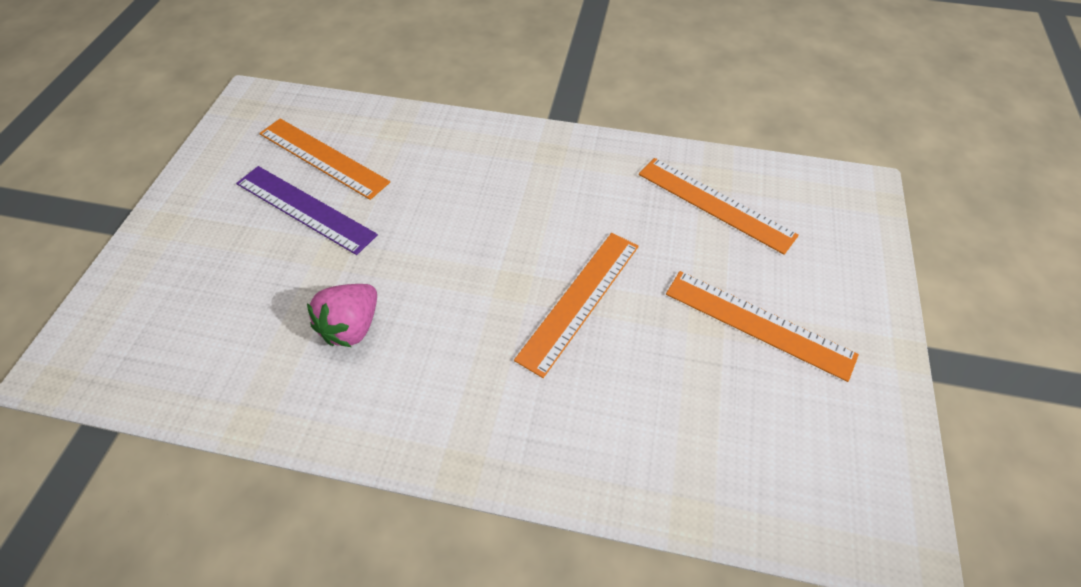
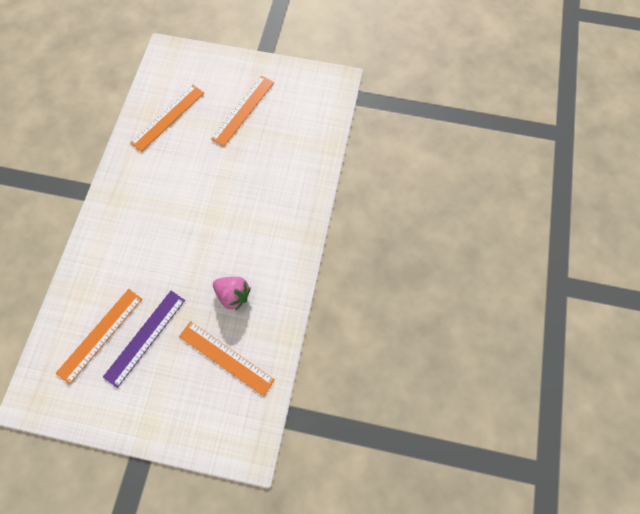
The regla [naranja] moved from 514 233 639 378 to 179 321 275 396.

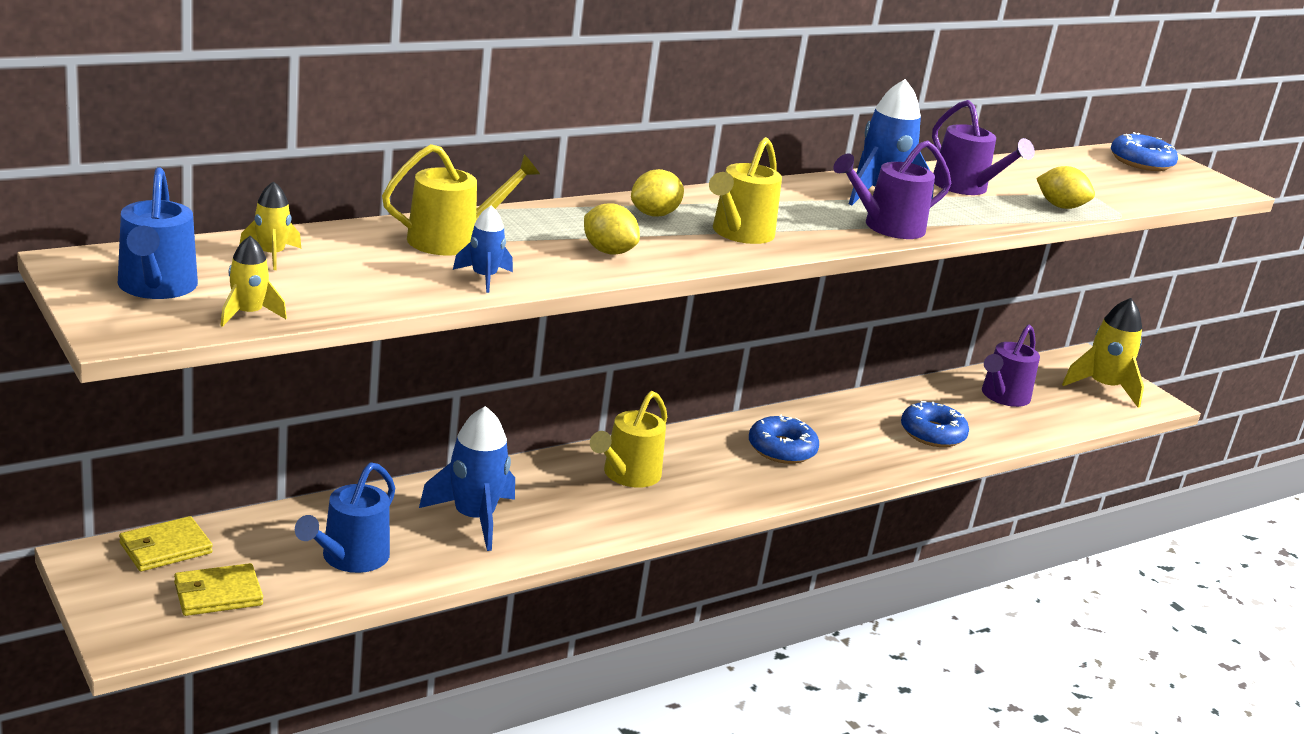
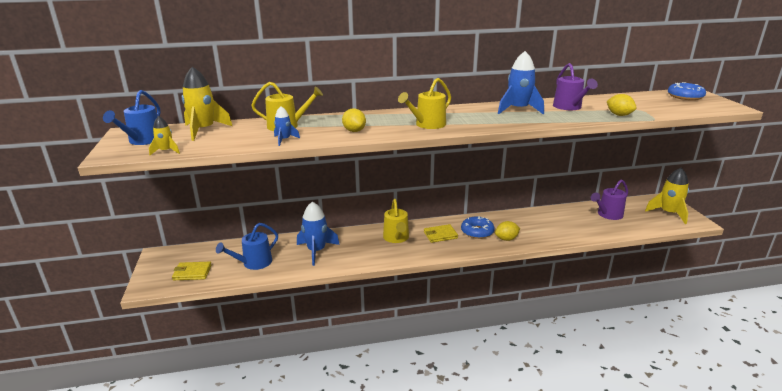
The regadera [morado] at 833 140 951 239 disappeared.
The rosquilla [azul] at 901 401 969 447 disappeared.
The cartera [amarillo] moved from 119 516 213 571 to 424 224 458 243.
The limón [amarillo] moved from 631 169 684 217 to 495 221 520 241.
The regadera [amarillo] at 590 391 667 488 turned 60 degrees counterclockwise.
The cohete [amarillo] at 239 181 301 270 changed to 1.90 times the size.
################
#### Exercise instructions
Would you please repeat each record exactly? Leave the pictures out.

#### Solution to the exercise
The regla [naranja] moved from 514 233 639 378 to 179 321 275 396.

The regadera [morado] at 833 140 951 239 disappeared.
The rosquilla [azul] at 901 401 969 447 disappeared.
The cartera [amarillo] moved from 119 516 213 571 to 424 224 458 243.
The limón [amarillo] moved from 631 169 684 217 to 495 221 520 241.
The regadera [amarillo] at 590 391 667 488 turned 60 degrees counterclockwise.
The cohete [amarillo] at 239 181 301 270 changed to 1.90 times the size.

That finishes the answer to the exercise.